* _TO BE DONE_:
Count the lines that include the string "section", and give only that number.
__________________________________________________
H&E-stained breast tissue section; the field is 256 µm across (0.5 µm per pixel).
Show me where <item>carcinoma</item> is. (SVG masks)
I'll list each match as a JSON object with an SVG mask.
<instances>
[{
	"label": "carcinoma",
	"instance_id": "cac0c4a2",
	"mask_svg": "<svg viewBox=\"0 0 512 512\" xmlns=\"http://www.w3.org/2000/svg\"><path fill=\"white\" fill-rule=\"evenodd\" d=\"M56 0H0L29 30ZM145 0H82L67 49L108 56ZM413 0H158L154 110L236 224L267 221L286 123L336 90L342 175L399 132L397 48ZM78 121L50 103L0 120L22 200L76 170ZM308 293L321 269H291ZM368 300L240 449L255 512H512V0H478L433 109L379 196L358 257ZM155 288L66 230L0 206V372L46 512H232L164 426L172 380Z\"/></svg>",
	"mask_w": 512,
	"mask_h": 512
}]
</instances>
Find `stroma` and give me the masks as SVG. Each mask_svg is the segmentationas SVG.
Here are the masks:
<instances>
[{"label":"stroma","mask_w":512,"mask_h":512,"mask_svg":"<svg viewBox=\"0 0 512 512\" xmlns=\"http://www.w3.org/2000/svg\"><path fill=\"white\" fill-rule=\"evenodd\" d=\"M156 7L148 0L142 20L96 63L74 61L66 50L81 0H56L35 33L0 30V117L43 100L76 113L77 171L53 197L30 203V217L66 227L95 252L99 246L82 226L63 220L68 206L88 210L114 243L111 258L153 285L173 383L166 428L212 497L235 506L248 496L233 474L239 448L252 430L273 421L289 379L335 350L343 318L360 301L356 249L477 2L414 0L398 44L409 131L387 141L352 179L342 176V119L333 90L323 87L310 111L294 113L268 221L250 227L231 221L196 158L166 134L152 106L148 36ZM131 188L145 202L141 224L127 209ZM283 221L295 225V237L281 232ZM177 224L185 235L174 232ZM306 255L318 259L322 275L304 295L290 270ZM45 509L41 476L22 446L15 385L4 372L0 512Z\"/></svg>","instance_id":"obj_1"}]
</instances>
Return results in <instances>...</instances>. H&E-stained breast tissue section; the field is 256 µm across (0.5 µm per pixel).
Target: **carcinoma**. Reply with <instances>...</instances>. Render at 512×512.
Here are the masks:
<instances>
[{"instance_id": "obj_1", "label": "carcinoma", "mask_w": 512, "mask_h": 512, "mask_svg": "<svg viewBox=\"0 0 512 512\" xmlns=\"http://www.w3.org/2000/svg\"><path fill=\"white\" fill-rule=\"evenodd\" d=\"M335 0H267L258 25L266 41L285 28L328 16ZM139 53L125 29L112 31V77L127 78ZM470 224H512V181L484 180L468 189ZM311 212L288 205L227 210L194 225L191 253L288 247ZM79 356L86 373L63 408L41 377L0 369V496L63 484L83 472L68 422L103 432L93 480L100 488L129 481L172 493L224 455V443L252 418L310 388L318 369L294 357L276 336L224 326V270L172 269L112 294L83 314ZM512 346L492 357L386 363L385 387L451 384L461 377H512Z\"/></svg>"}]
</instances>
__________________________________________________
* _ANSWER BELOW_:
2